(Beginning of Material for this exercise)

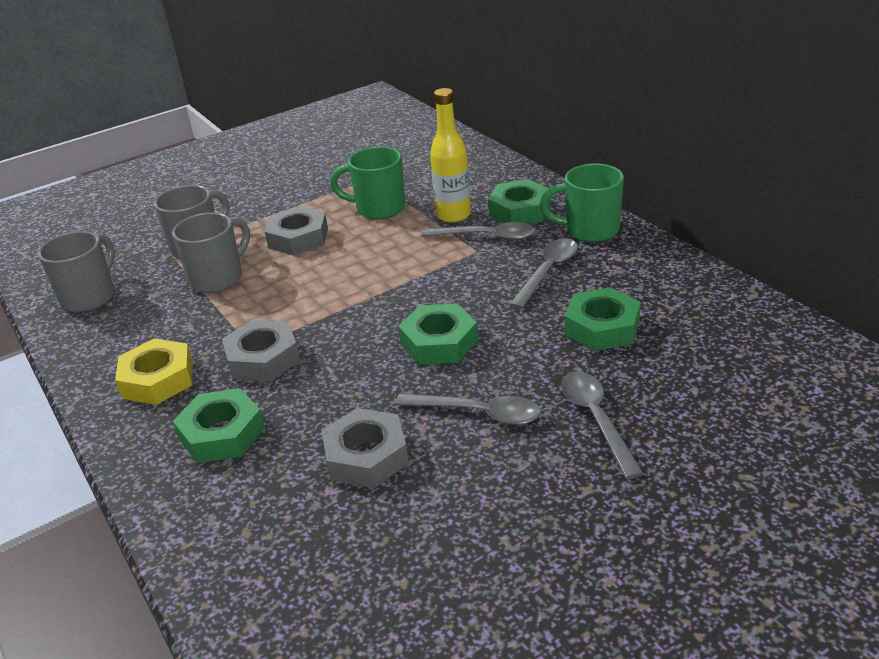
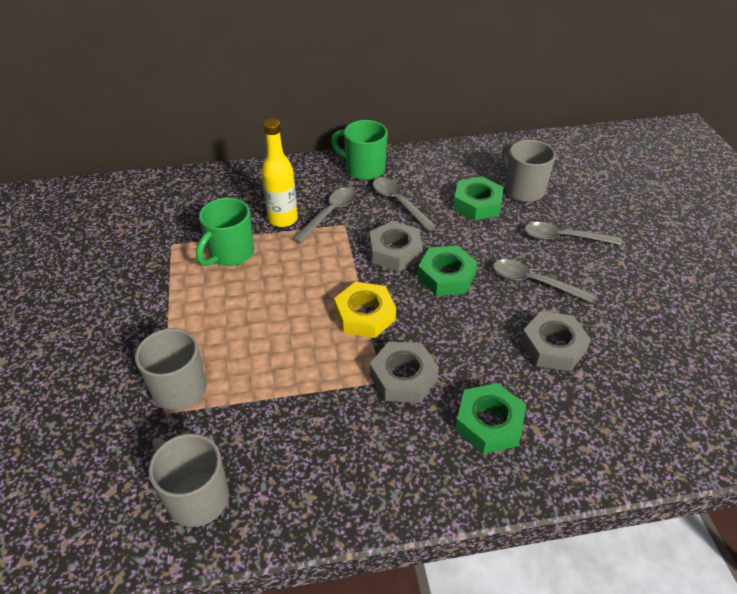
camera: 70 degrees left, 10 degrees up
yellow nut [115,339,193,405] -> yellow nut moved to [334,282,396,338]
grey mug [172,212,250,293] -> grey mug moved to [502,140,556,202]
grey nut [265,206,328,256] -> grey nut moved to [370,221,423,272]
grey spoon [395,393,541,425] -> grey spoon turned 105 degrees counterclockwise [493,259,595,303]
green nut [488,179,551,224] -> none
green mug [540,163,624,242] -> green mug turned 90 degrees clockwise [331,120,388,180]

(End of Material for this exercise)
(Beginning of Material for this exercise)

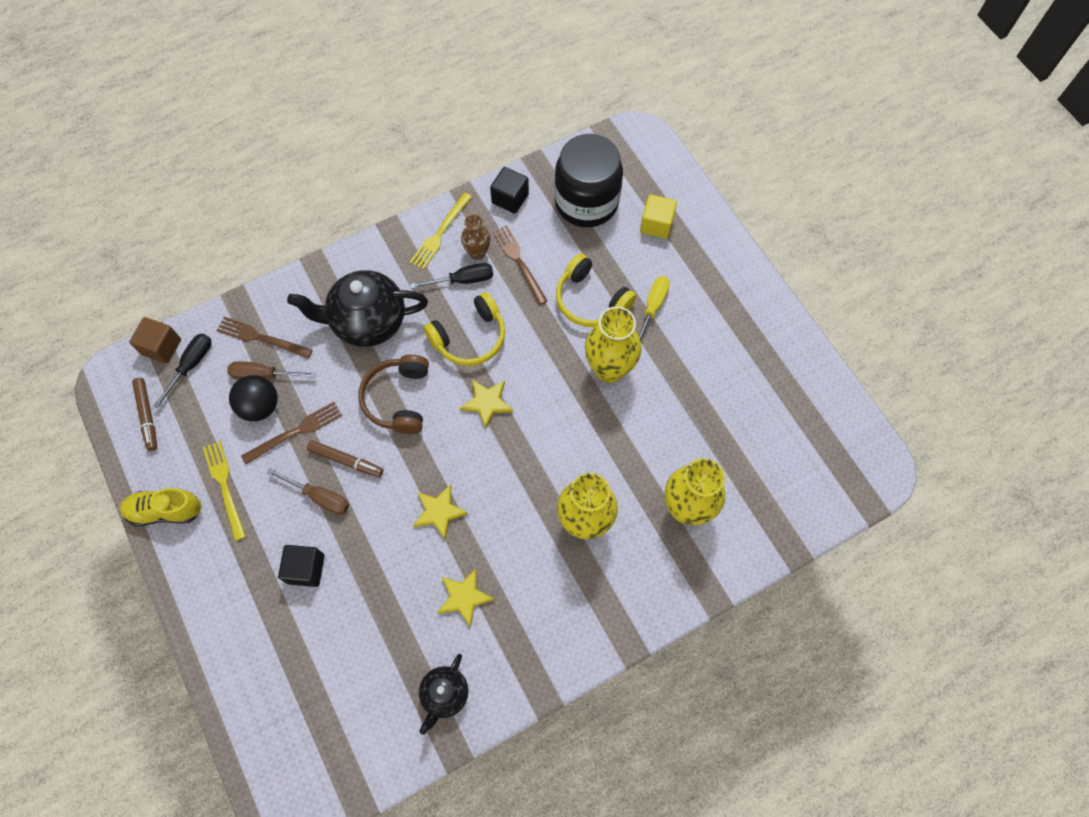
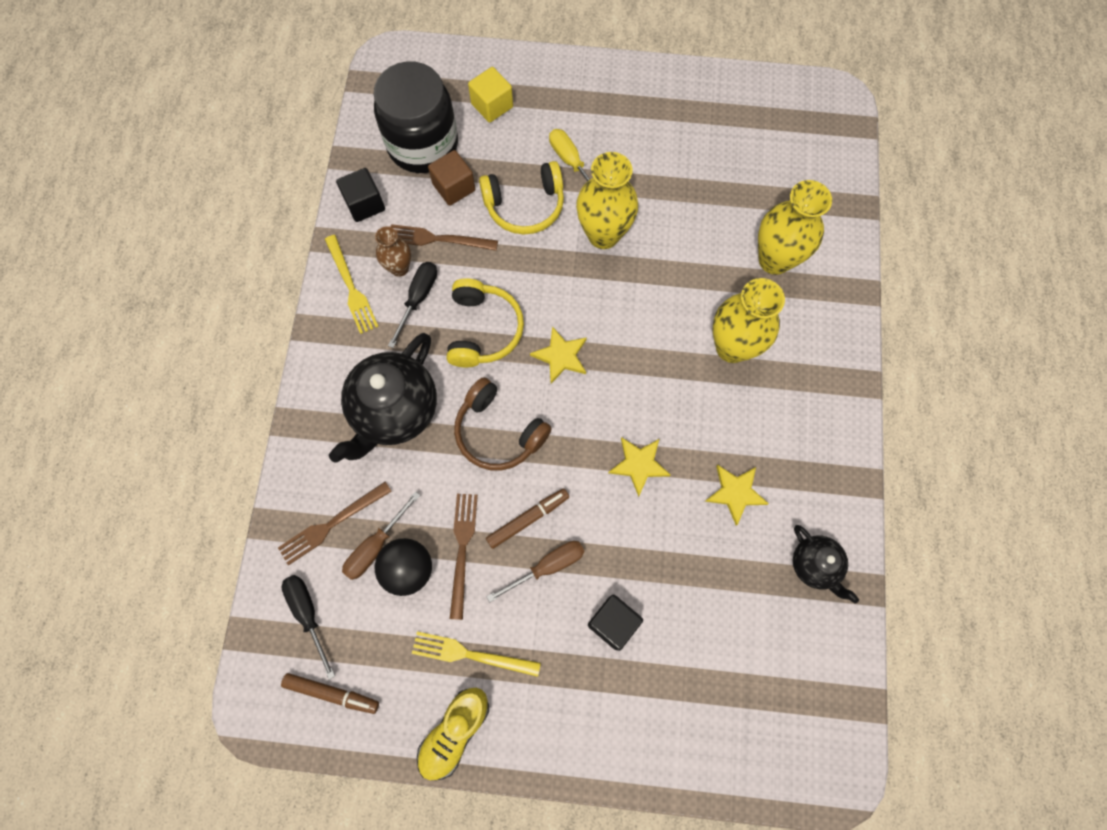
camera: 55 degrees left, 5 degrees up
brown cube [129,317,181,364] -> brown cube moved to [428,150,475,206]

(End of Material for this exercise)

Find how many lines in the entries above have the string "left" and report only that number.

2